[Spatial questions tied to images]
-- -- --
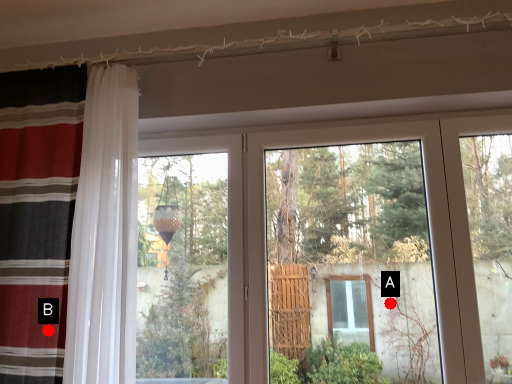
Question: Two points are circled on the image, labeled by A and B beside each circle. Which point is farther to the camera?

Choices:
 (A) A is further
 (B) B is further

Answer: (A)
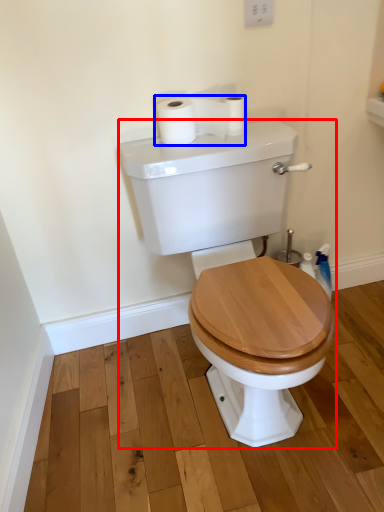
-- -- --
▶ Exercise aim: Turn every line of the entries above into a JSON list of strings, one string per line, skipping blank lines. Leave the pictures out.

▶ Solution to the exercise:
[
  "Question: Two points are circled on the image, labeled by A and B beside each circle. Which point is farther to the camera?",
  "Choices:",
  " (A) A is further",
  " (B) B is further",
  "Answer: (A)"
]